» Your objective:
What is needed is the full set of records, word for word, with no pictures.
*** Block opens ***
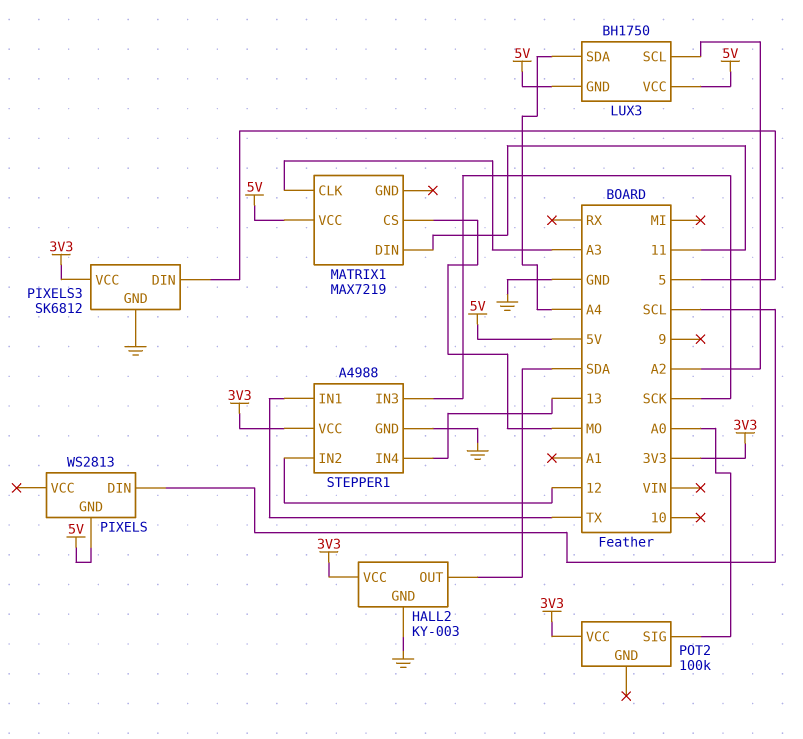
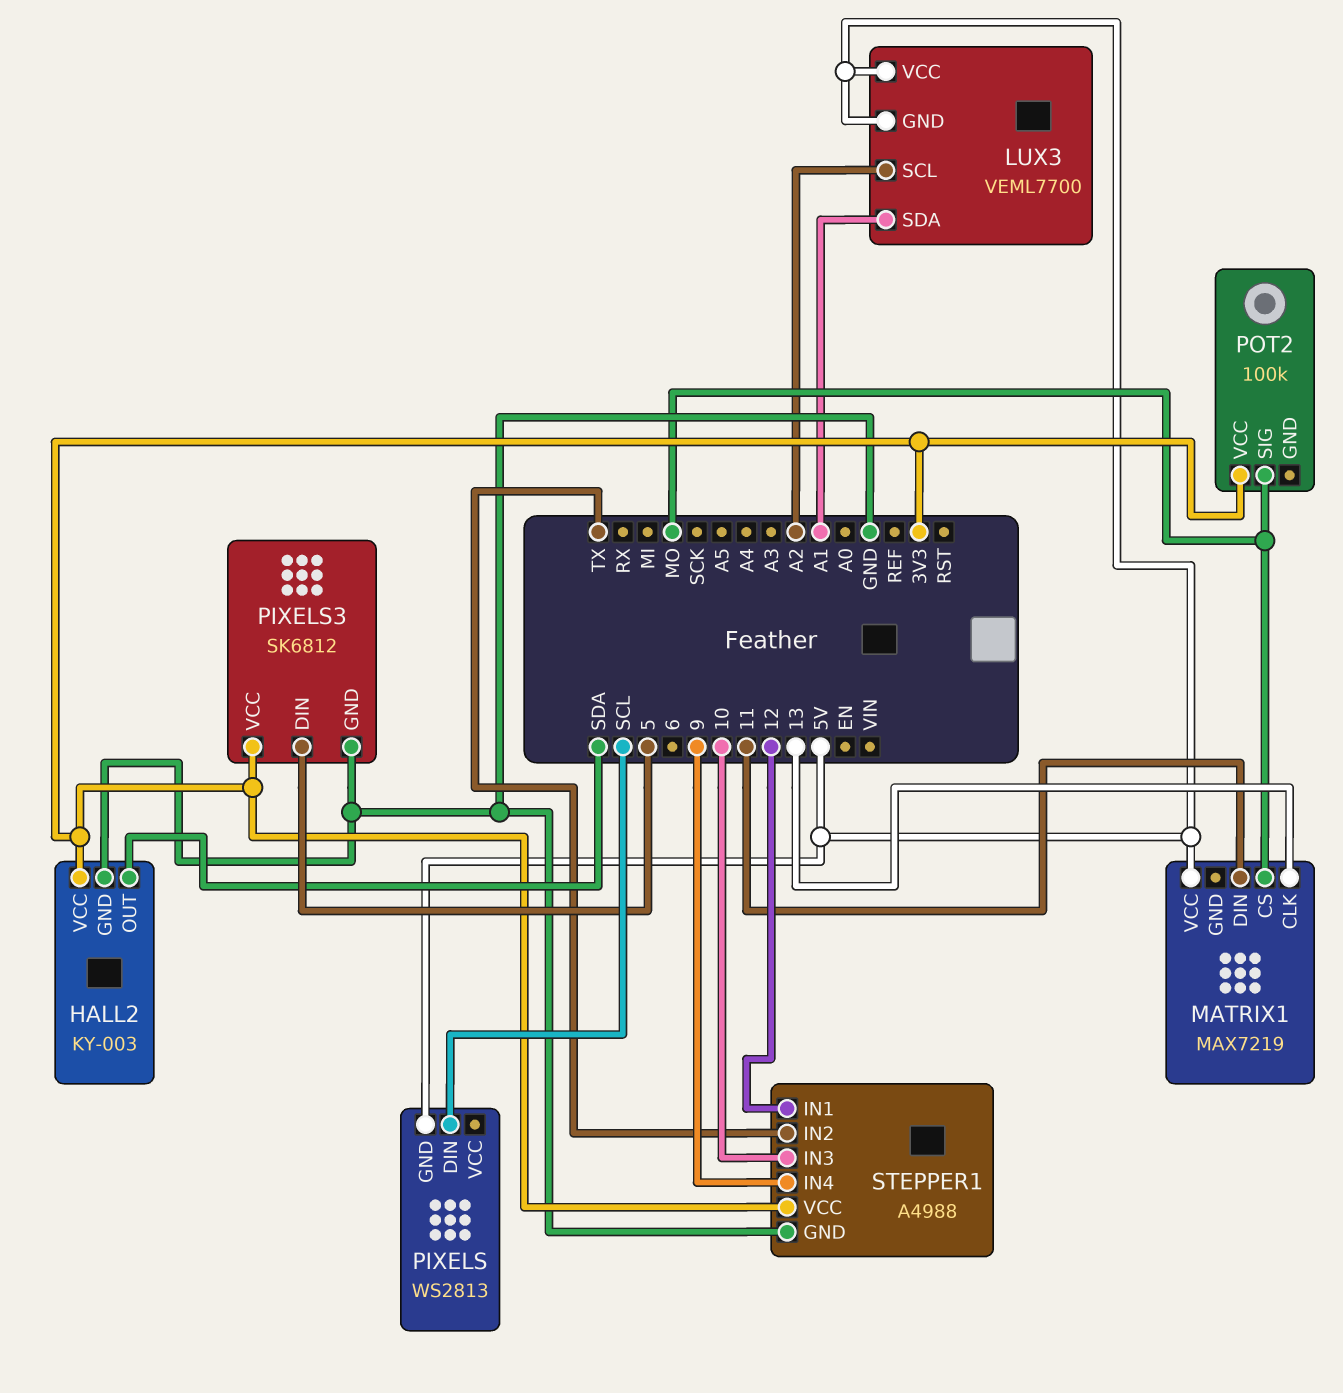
LUX3: BH1750 -> VEML7700
LUX3 pin SDA: A4 -> A1
MATRIX1 pin CLK: A3 -> 13
POT2 pin SIG: A0 -> MO
STEPPER1 pin IN1: TX -> 12
STEPPER1 pin IN2: 12 -> TX
STEPPER1 pin IN3: SCK -> 10
STEPPER1 pin IN4: 13 -> 9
*** Block closes ***
» Task result:
LUX3: BH1750 -> VEML7700
LUX3 pin SDA: A4 -> A1
MATRIX1 pin CLK: A3 -> 13
POT2 pin SIG: A0 -> MO
STEPPER1 pin IN1: TX -> 12
STEPPER1 pin IN2: 12 -> TX
STEPPER1 pin IN3: SCK -> 10
STEPPER1 pin IN4: 13 -> 9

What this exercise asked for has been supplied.